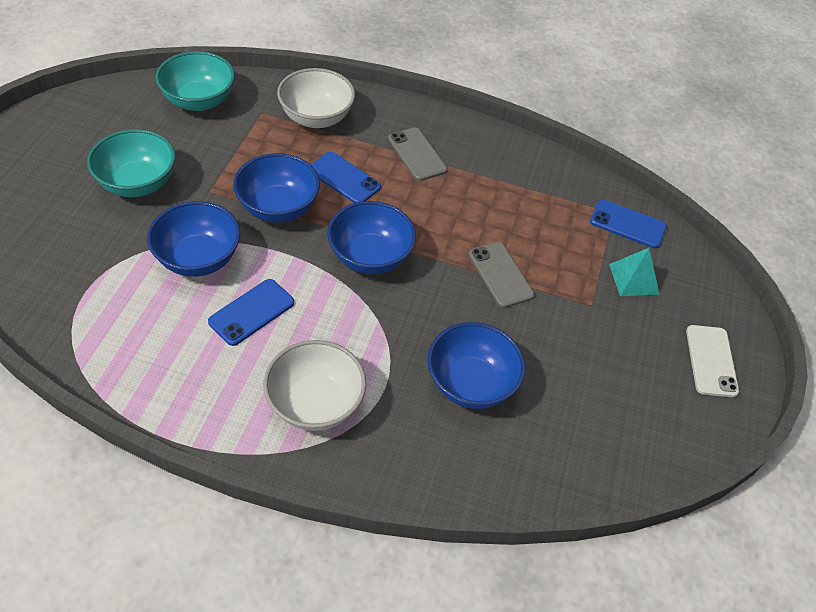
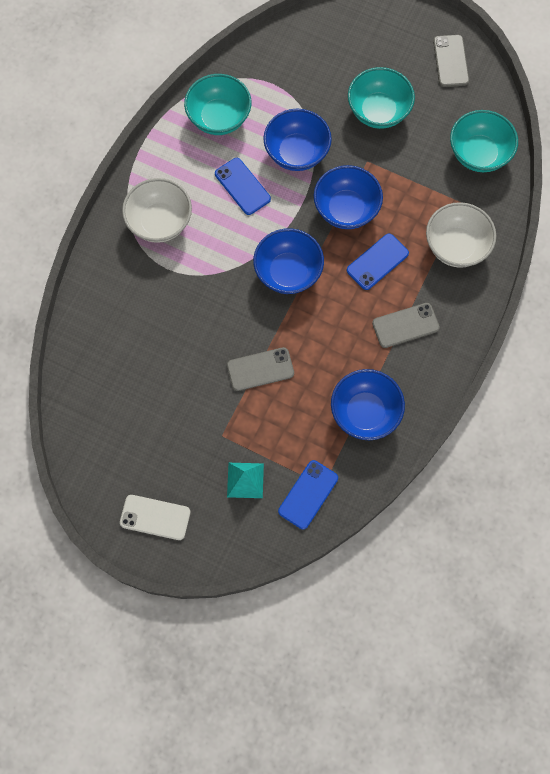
camera: 105 degrees right, 20 degrees up
(68, 122) = (450, 61): none -> grey phone
(140, 349) = (219, 118): none -> turquoise bowl
(470, 383) = (161, 326): blue bowl -> blue bowl (365, 412)

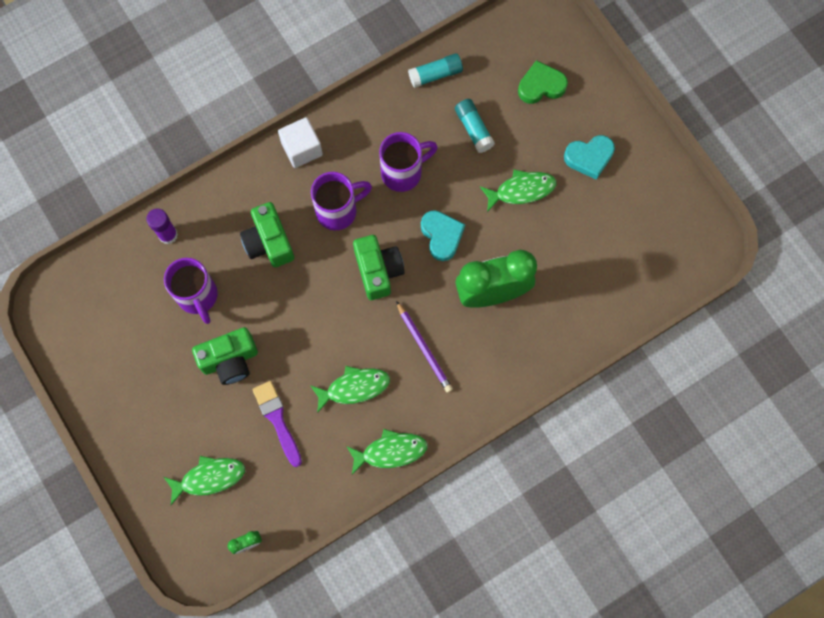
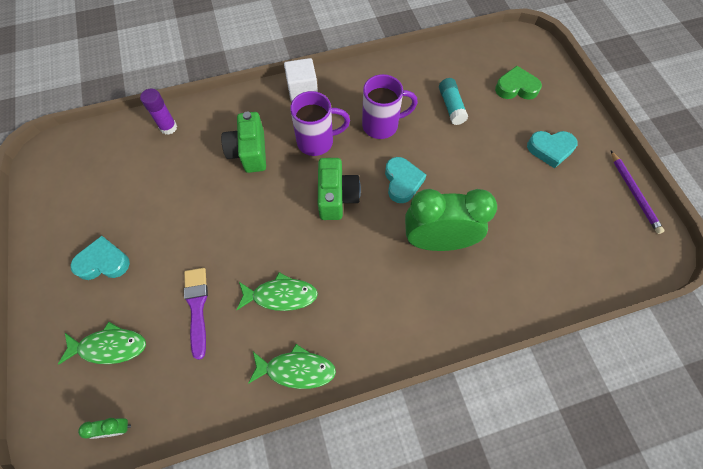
camera: 15 degrees right, 10 degrees down
(166, 401) = (103, 262): none -> turquoise heart
(198, 297) = (171, 180): purple mug -> none
(230, 360) = (176, 240): green camera -> none
(424, 348) = (359, 275): purple pencil -> purple pencil (633, 193)
(435, 74) = (428, 62): turquoise glue stick -> none
(521, 190) = (483, 161): green fish -> none

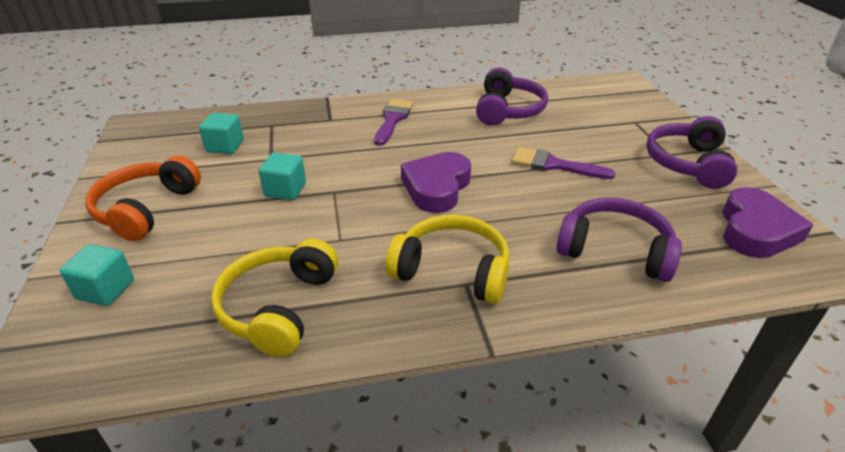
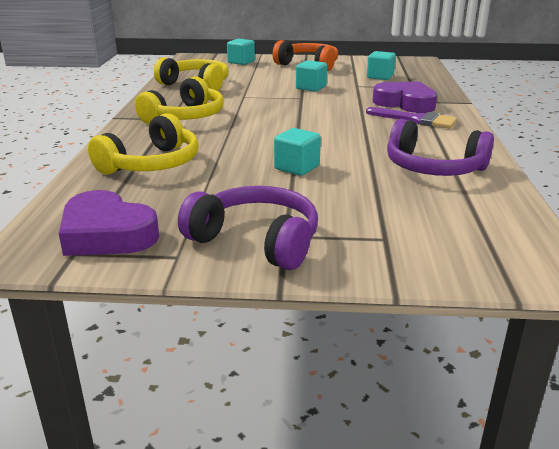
camera: 105 degrees right, 10 degrees down
(437, 187) = (287, 123): purple heart -> purple heart (405, 103)
(553, 165) = (297, 167): purple brush -> turquoise cube
(615, 250) = (152, 164): purple headphones -> yellow headphones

# # #

GOAL OF THE EXERCISE:
Search the lines above for the string "purple", then show every one that has it.

REPLY TO THE TASK:
(198, 297) = (171, 180): purple mug -> none
(424, 348) = (359, 275): purple pencil -> purple pencil (633, 193)
(437, 187) = (287, 123): purple heart -> purple heart (405, 103)
(553, 165) = (297, 167): purple brush -> turquoise cube
(615, 250) = (152, 164): purple headphones -> yellow headphones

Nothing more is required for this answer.